Return the records word for word. Any pictures in them are not part of the copy.

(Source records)

-=-=-

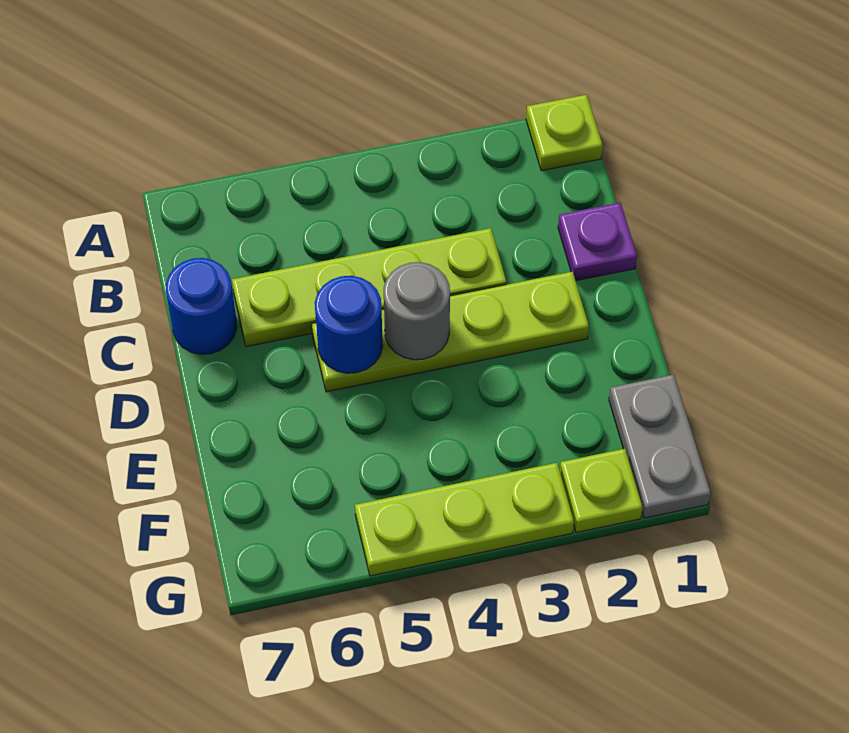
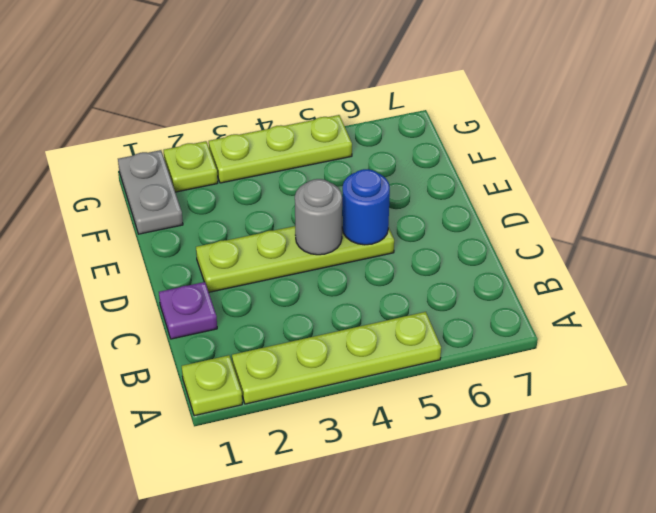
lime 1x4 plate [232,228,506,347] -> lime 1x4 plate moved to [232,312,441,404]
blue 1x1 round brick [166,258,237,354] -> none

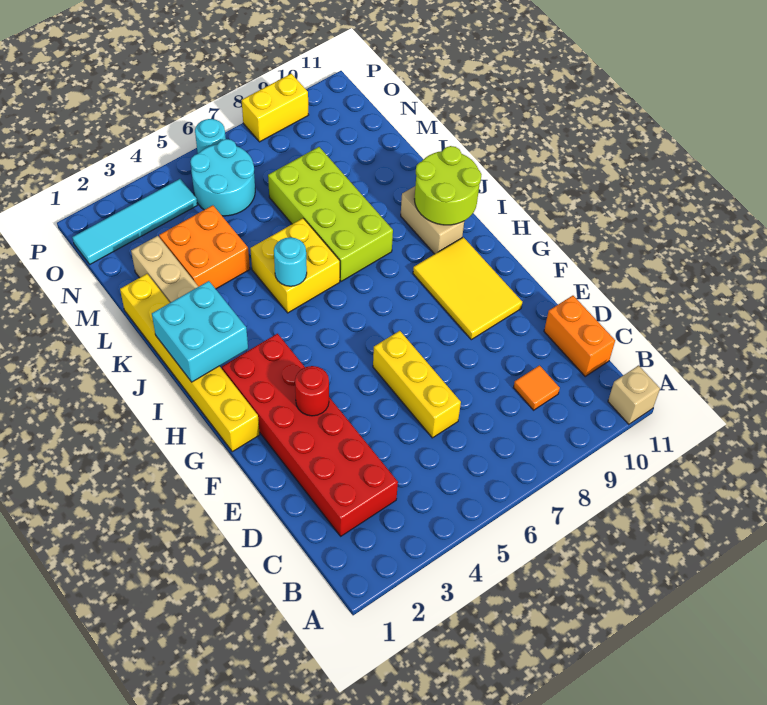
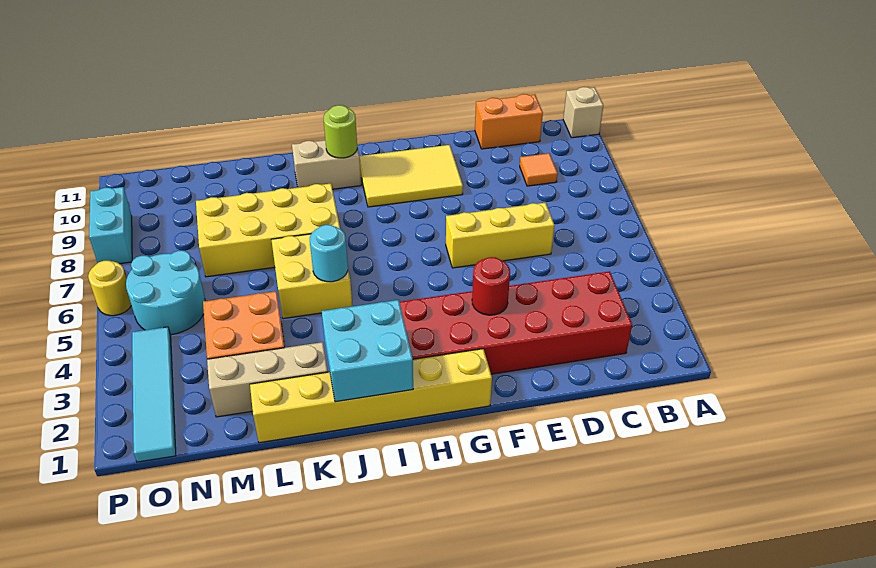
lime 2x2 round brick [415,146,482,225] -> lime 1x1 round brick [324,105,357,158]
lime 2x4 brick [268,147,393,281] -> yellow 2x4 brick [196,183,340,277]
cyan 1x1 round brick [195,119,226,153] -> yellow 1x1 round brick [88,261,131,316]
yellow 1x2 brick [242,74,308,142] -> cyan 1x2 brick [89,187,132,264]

-=-=-

[EXPECTED ANSWER]
lime 1x4 plate [232,228,506,347] -> lime 1x4 plate moved to [232,312,441,404]
blue 1x1 round brick [166,258,237,354] -> none

lime 2x2 round brick [415,146,482,225] -> lime 1x1 round brick [324,105,357,158]
lime 2x4 brick [268,147,393,281] -> yellow 2x4 brick [196,183,340,277]
cyan 1x1 round brick [195,119,226,153] -> yellow 1x1 round brick [88,261,131,316]
yellow 1x2 brick [242,74,308,142] -> cyan 1x2 brick [89,187,132,264]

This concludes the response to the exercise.